::: Material provided :::

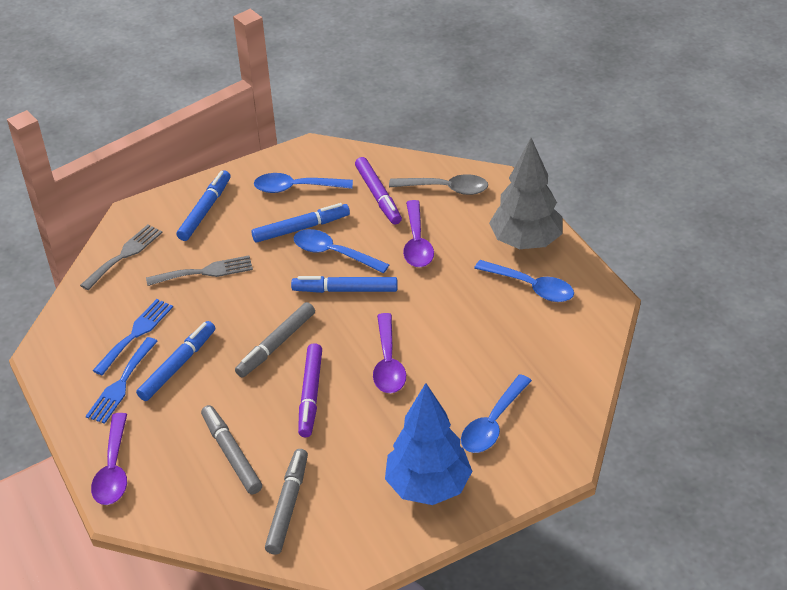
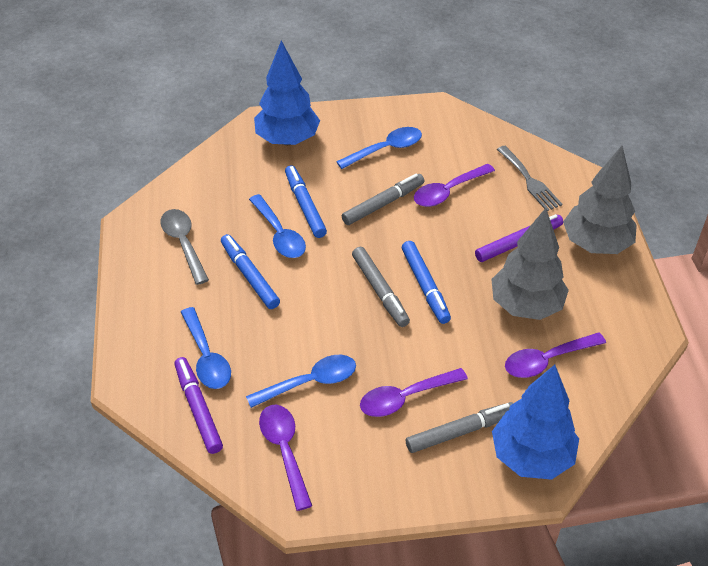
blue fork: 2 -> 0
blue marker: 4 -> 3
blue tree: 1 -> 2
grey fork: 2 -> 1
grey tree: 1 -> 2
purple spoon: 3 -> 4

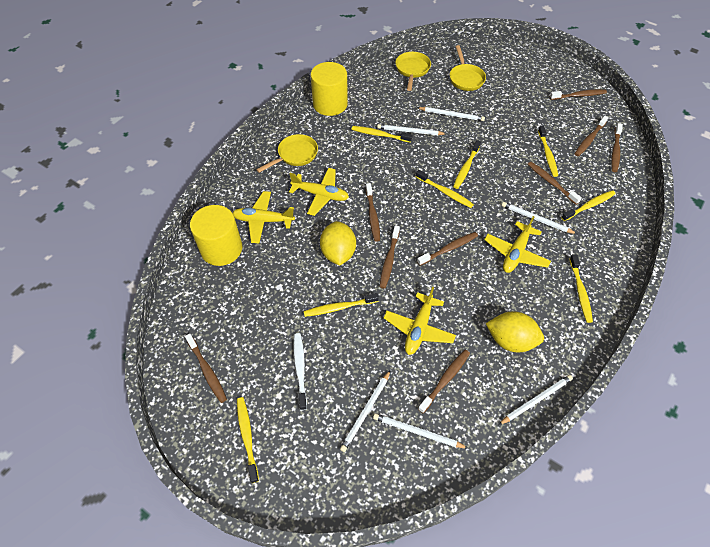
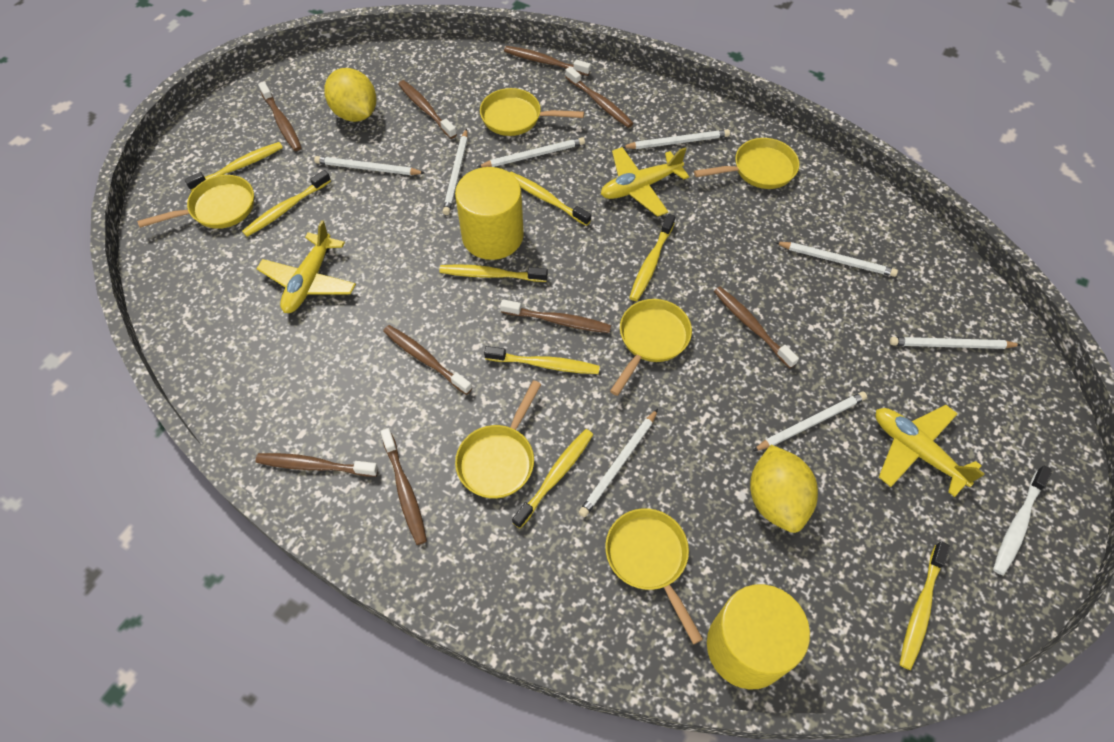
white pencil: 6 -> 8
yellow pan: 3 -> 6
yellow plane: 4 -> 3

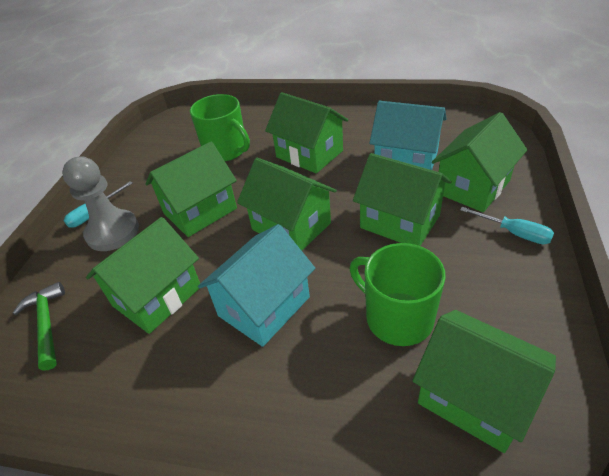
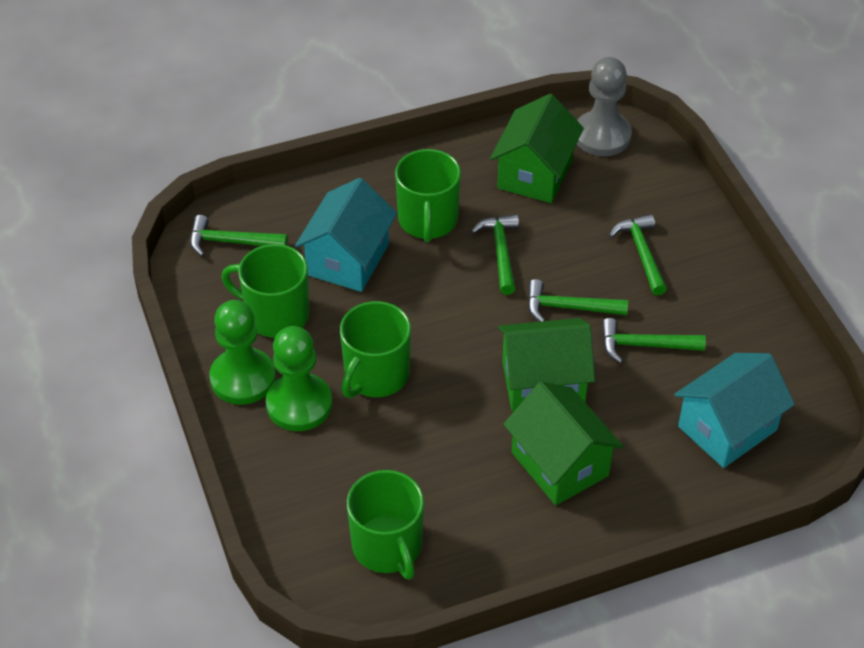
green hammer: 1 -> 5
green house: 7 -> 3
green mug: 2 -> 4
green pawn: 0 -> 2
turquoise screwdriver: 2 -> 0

:::
::: Material provided :::

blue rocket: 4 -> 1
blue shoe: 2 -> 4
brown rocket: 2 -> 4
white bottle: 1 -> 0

:::

- [Exercise details]:
Copy back exactly the lines above from the one containing "blue fork: 2 -> 0" through the one containing "turquoise screwdriver: 2 -> 0", and leave every picture behind.

- [Exercise response]:
blue fork: 2 -> 0
blue marker: 4 -> 3
blue tree: 1 -> 2
grey fork: 2 -> 1
grey tree: 1 -> 2
purple spoon: 3 -> 4

white pencil: 6 -> 8
yellow pan: 3 -> 6
yellow plane: 4 -> 3

green hammer: 1 -> 5
green house: 7 -> 3
green mug: 2 -> 4
green pawn: 0 -> 2
turquoise screwdriver: 2 -> 0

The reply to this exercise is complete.